Task requirements =
For the entries that follow, set down each one exactly and drop any pictures.

··· The data

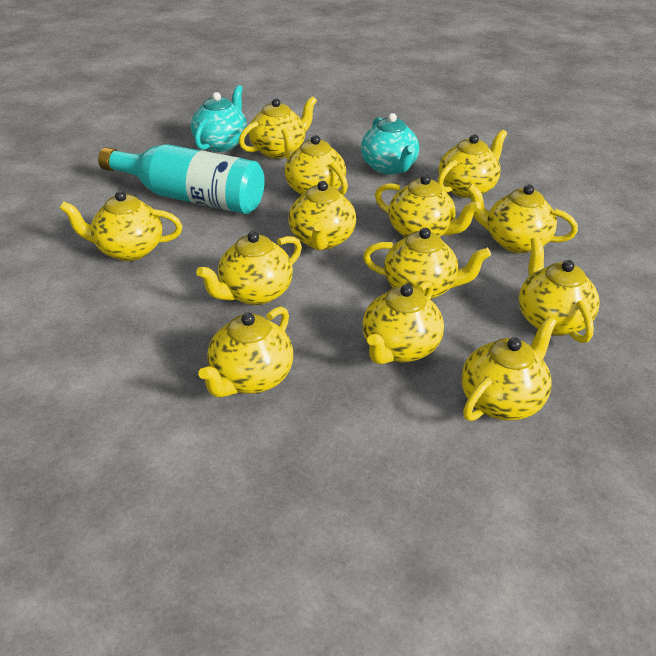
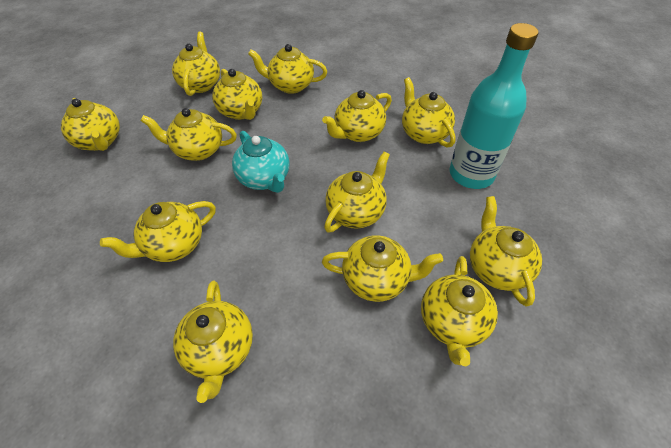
turquoise teapot: 2 -> 1

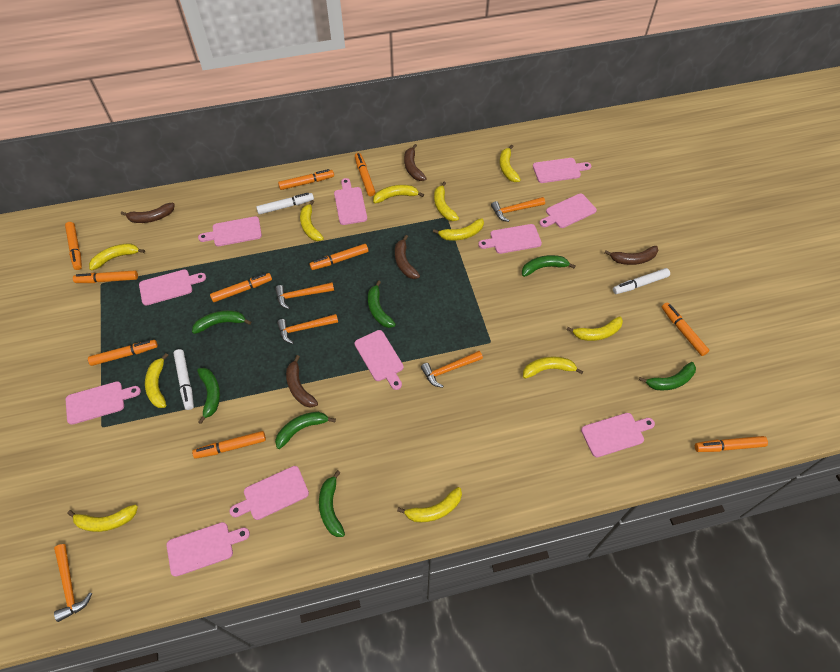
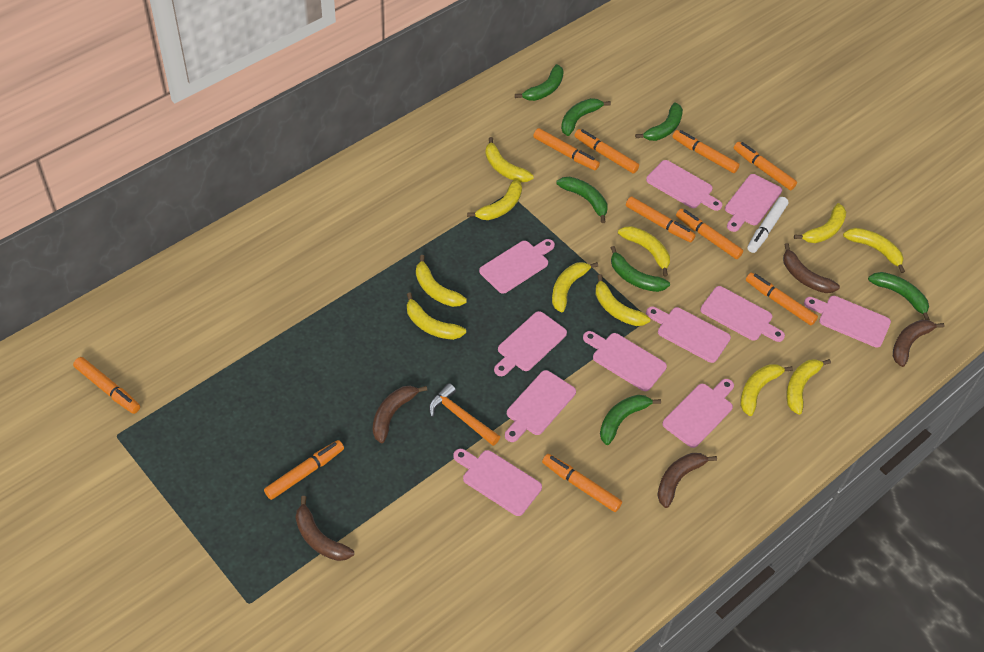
orange hammer: 5 -> 1
white marker: 3 -> 1

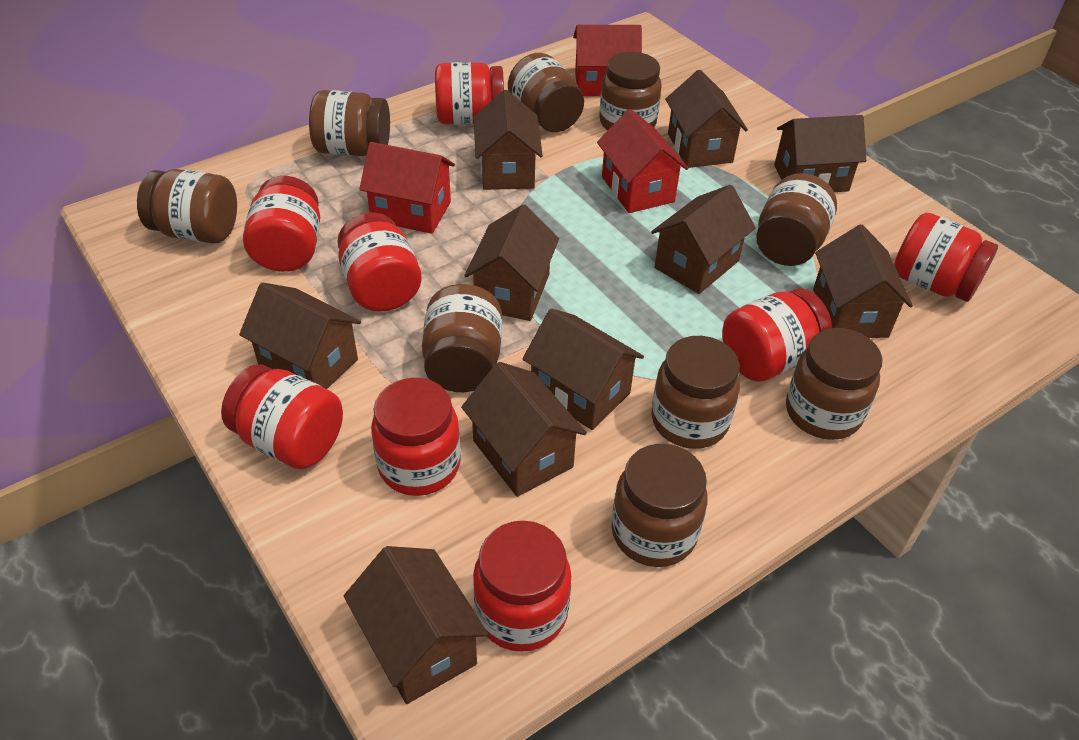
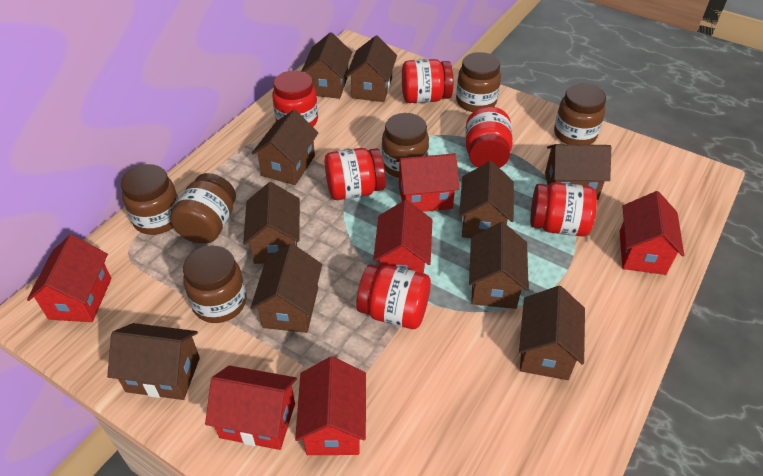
brown jar: 9 -> 6
red house: 3 -> 6
red jar: 8 -> 6

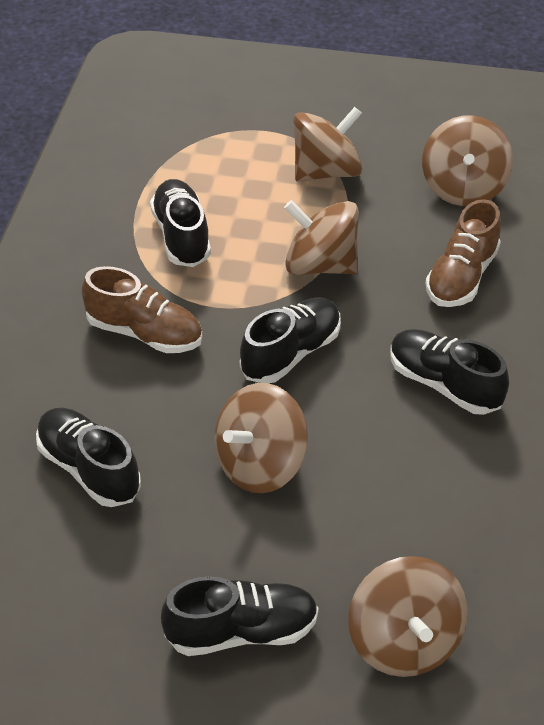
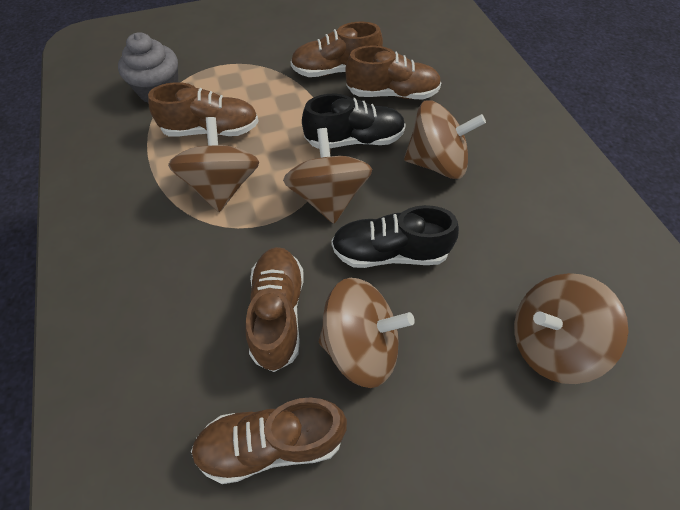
black shoe: 5 -> 2
brown shoe: 2 -> 5
grey cupcake: 0 -> 1

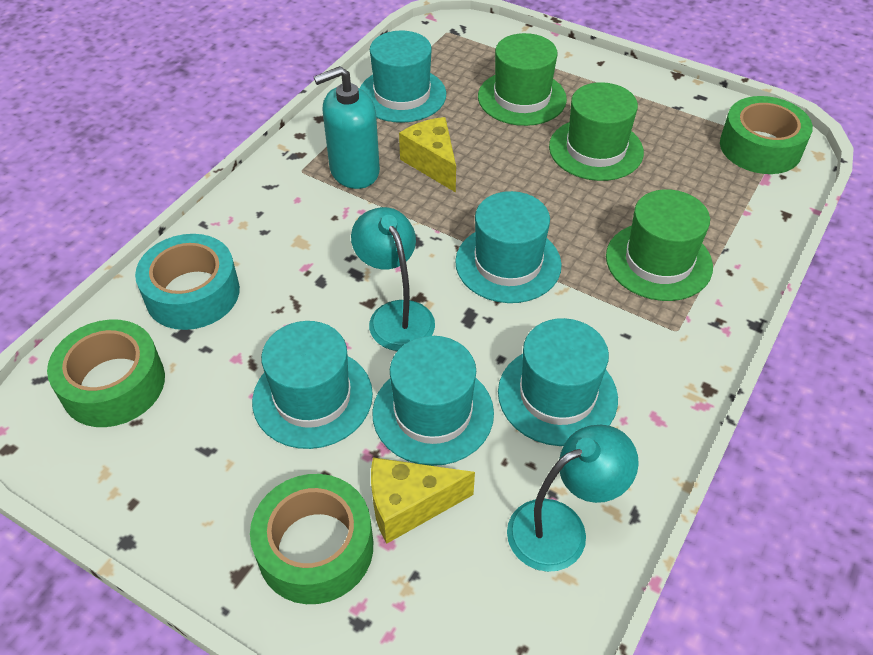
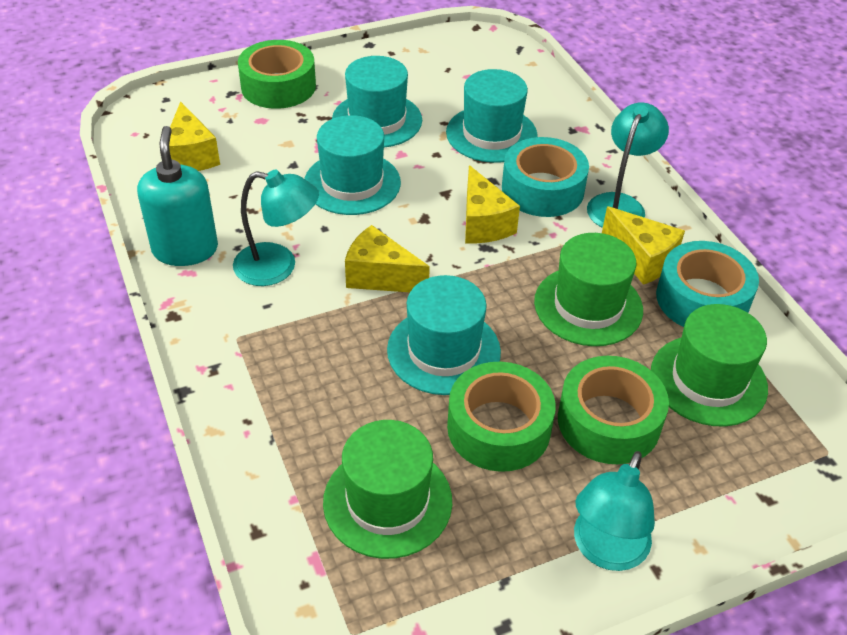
turquoise hat: 5 -> 4
turquoise lamp: 2 -> 3
turquoise tape: 1 -> 2
yellow cheese: 2 -> 4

······

Result for this task =
turquoise teapot: 2 -> 1

orange hammer: 5 -> 1
white marker: 3 -> 1

brown jar: 9 -> 6
red house: 3 -> 6
red jar: 8 -> 6

black shoe: 5 -> 2
brown shoe: 2 -> 5
grey cupcake: 0 -> 1

turquoise hat: 5 -> 4
turquoise lamp: 2 -> 3
turquoise tape: 1 -> 2
yellow cheese: 2 -> 4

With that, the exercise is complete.